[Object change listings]
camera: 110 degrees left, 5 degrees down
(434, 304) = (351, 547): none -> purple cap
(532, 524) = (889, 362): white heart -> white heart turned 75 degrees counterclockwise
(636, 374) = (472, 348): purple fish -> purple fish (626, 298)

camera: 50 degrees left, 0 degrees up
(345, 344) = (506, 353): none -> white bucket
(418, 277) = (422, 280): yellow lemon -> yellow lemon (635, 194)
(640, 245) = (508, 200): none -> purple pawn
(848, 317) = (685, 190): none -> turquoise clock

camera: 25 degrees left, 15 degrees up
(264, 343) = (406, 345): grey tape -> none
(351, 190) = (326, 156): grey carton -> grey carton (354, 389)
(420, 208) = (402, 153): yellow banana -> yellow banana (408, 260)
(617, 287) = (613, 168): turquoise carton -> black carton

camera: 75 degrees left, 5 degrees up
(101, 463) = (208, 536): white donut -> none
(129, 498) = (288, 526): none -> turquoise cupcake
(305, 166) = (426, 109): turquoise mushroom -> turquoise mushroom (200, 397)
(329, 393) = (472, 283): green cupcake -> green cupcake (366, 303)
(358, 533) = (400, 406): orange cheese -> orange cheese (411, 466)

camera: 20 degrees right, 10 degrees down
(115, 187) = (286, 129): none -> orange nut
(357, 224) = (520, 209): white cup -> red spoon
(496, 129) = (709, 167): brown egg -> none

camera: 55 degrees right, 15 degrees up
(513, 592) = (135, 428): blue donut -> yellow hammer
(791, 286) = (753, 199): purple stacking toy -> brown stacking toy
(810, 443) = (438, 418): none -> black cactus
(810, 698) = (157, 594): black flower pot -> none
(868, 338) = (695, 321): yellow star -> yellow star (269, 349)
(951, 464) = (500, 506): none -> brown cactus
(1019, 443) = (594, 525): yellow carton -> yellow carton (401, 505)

_PROBLEM TO WORK ON:_ All the data above should be set down a second time, exactly.

_TASK RESPONSE:_
camera: 110 degrees left, 5 degrees down
(434, 304) = (351, 547): none -> purple cap
(532, 524) = (889, 362): white heart -> white heart turned 75 degrees counterclockwise
(636, 374) = (472, 348): purple fish -> purple fish (626, 298)

camera: 50 degrees left, 0 degrees up
(345, 344) = (506, 353): none -> white bucket
(418, 277) = (422, 280): yellow lemon -> yellow lemon (635, 194)
(640, 245) = (508, 200): none -> purple pawn
(848, 317) = (685, 190): none -> turquoise clock

camera: 25 degrees left, 15 degrees up
(264, 343) = (406, 345): grey tape -> none
(351, 190) = (326, 156): grey carton -> grey carton (354, 389)
(420, 208) = (402, 153): yellow banana -> yellow banana (408, 260)
(617, 287) = (613, 168): turquoise carton -> black carton

camera: 75 degrees left, 5 degrees up
(101, 463) = (208, 536): white donut -> none
(129, 498) = (288, 526): none -> turquoise cupcake
(305, 166) = (426, 109): turquoise mushroom -> turquoise mushroom (200, 397)
(329, 393) = (472, 283): green cupcake -> green cupcake (366, 303)
(358, 533) = (400, 406): orange cheese -> orange cheese (411, 466)

camera: 20 degrees right, 10 degrees down
(115, 187) = (286, 129): none -> orange nut
(357, 224) = (520, 209): white cup -> red spoon
(496, 129) = (709, 167): brown egg -> none

camera: 55 degrees right, 15 degrees up
(513, 592) = (135, 428): blue donut -> yellow hammer
(791, 286) = (753, 199): purple stacking toy -> brown stacking toy
(810, 443) = (438, 418): none -> black cactus
(810, 698) = (157, 594): black flower pot -> none
(868, 338) = (695, 321): yellow star -> yellow star (269, 349)
(951, 464) = (500, 506): none -> brown cactus
(1019, 443) = (594, 525): yellow carton -> yellow carton (401, 505)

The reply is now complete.